(DATA FOR PROCESSING)
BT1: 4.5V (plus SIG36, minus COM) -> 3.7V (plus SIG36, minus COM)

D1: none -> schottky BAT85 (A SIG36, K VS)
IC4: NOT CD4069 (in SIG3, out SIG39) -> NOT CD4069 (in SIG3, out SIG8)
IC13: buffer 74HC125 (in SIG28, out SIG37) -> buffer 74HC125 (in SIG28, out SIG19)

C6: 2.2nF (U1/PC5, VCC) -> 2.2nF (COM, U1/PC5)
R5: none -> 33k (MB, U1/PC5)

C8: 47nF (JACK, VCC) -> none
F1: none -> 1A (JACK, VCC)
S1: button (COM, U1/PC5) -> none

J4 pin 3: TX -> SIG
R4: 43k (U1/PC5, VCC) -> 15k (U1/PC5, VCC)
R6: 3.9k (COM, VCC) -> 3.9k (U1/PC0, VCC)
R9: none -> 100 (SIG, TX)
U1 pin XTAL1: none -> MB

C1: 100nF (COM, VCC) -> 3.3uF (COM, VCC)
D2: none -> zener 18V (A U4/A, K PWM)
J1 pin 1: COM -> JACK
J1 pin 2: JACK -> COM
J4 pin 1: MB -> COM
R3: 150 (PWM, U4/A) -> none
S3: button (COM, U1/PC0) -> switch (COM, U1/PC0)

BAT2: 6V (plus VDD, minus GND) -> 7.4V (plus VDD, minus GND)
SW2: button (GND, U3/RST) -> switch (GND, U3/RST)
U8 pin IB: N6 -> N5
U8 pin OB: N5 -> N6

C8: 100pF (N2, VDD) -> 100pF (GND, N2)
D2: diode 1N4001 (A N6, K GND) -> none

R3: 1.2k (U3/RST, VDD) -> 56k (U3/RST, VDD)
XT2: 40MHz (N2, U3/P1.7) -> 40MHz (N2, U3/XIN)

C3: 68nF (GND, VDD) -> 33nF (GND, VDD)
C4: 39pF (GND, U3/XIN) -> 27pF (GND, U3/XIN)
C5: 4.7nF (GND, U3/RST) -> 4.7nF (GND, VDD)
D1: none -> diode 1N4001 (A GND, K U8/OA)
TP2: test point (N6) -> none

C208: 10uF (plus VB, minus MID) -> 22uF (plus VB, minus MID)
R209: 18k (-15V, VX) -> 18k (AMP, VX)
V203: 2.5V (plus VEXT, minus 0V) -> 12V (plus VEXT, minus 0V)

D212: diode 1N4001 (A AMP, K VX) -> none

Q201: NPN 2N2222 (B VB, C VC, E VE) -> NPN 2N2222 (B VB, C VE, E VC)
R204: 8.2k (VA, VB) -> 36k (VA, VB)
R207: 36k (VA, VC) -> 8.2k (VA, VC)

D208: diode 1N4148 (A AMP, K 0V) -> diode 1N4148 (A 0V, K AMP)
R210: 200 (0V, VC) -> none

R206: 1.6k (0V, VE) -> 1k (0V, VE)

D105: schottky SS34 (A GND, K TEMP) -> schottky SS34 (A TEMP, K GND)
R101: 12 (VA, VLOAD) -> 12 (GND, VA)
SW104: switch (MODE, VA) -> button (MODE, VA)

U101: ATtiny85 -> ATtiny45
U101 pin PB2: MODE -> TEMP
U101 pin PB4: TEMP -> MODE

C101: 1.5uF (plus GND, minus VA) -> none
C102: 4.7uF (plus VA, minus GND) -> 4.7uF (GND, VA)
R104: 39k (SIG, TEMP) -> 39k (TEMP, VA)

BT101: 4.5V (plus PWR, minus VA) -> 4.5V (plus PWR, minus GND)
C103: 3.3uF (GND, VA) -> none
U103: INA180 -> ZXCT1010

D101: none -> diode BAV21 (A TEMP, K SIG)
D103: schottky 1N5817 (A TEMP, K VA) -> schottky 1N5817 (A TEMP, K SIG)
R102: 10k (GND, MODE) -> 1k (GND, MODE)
(End DATA FOR PROCESSING)
EXERCISE: In full and without change, transcribe the entries.

PROBLEM SOLUTION:
BT1: 4.5V (plus SIG36, minus COM) -> 3.7V (plus SIG36, minus COM)

D1: none -> schottky BAT85 (A SIG36, K VS)
IC4: NOT CD4069 (in SIG3, out SIG39) -> NOT CD4069 (in SIG3, out SIG8)
IC13: buffer 74HC125 (in SIG28, out SIG37) -> buffer 74HC125 (in SIG28, out SIG19)

C6: 2.2nF (U1/PC5, VCC) -> 2.2nF (COM, U1/PC5)
R5: none -> 33k (MB, U1/PC5)

C8: 47nF (JACK, VCC) -> none
F1: none -> 1A (JACK, VCC)
S1: button (COM, U1/PC5) -> none

J4 pin 3: TX -> SIG
R4: 43k (U1/PC5, VCC) -> 15k (U1/PC5, VCC)
R6: 3.9k (COM, VCC) -> 3.9k (U1/PC0, VCC)
R9: none -> 100 (SIG, TX)
U1 pin XTAL1: none -> MB

C1: 100nF (COM, VCC) -> 3.3uF (COM, VCC)
D2: none -> zener 18V (A U4/A, K PWM)
J1 pin 1: COM -> JACK
J1 pin 2: JACK -> COM
J4 pin 1: MB -> COM
R3: 150 (PWM, U4/A) -> none
S3: button (COM, U1/PC0) -> switch (COM, U1/PC0)

BAT2: 6V (plus VDD, minus GND) -> 7.4V (plus VDD, minus GND)
SW2: button (GND, U3/RST) -> switch (GND, U3/RST)
U8 pin IB: N6 -> N5
U8 pin OB: N5 -> N6

C8: 100pF (N2, VDD) -> 100pF (GND, N2)
D2: diode 1N4001 (A N6, K GND) -> none

R3: 1.2k (U3/RST, VDD) -> 56k (U3/RST, VDD)
XT2: 40MHz (N2, U3/P1.7) -> 40MHz (N2, U3/XIN)

C3: 68nF (GND, VDD) -> 33nF (GND, VDD)
C4: 39pF (GND, U3/XIN) -> 27pF (GND, U3/XIN)
C5: 4.7nF (GND, U3/RST) -> 4.7nF (GND, VDD)
D1: none -> diode 1N4001 (A GND, K U8/OA)
TP2: test point (N6) -> none

C208: 10uF (plus VB, minus MID) -> 22uF (plus VB, minus MID)
R209: 18k (-15V, VX) -> 18k (AMP, VX)
V203: 2.5V (plus VEXT, minus 0V) -> 12V (plus VEXT, minus 0V)

D212: diode 1N4001 (A AMP, K VX) -> none

Q201: NPN 2N2222 (B VB, C VC, E VE) -> NPN 2N2222 (B VB, C VE, E VC)
R204: 8.2k (VA, VB) -> 36k (VA, VB)
R207: 36k (VA, VC) -> 8.2k (VA, VC)

D208: diode 1N4148 (A AMP, K 0V) -> diode 1N4148 (A 0V, K AMP)
R210: 200 (0V, VC) -> none

R206: 1.6k (0V, VE) -> 1k (0V, VE)

D105: schottky SS34 (A GND, K TEMP) -> schottky SS34 (A TEMP, K GND)
R101: 12 (VA, VLOAD) -> 12 (GND, VA)
SW104: switch (MODE, VA) -> button (MODE, VA)

U101: ATtiny85 -> ATtiny45
U101 pin PB2: MODE -> TEMP
U101 pin PB4: TEMP -> MODE

C101: 1.5uF (plus GND, minus VA) -> none
C102: 4.7uF (plus VA, minus GND) -> 4.7uF (GND, VA)
R104: 39k (SIG, TEMP) -> 39k (TEMP, VA)

BT101: 4.5V (plus PWR, minus VA) -> 4.5V (plus PWR, minus GND)
C103: 3.3uF (GND, VA) -> none
U103: INA180 -> ZXCT1010

D101: none -> diode BAV21 (A TEMP, K SIG)
D103: schottky 1N5817 (A TEMP, K VA) -> schottky 1N5817 (A TEMP, K SIG)
R102: 10k (GND, MODE) -> 1k (GND, MODE)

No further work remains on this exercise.